*Task item*:
Using the records below, filter for lines that contain the string "black" and copy them out.

*Data supplied*:
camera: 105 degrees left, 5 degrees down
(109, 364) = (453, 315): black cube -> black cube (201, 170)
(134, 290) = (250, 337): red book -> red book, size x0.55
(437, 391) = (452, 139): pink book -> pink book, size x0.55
==
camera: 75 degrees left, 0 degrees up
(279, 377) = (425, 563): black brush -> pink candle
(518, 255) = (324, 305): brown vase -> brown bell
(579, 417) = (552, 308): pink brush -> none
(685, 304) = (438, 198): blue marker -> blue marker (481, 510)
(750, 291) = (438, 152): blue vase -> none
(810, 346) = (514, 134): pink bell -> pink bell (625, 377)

*Your solution*:
(109, 364) = (453, 315): black cube -> black cube (201, 170)
(279, 377) = (425, 563): black brush -> pink candle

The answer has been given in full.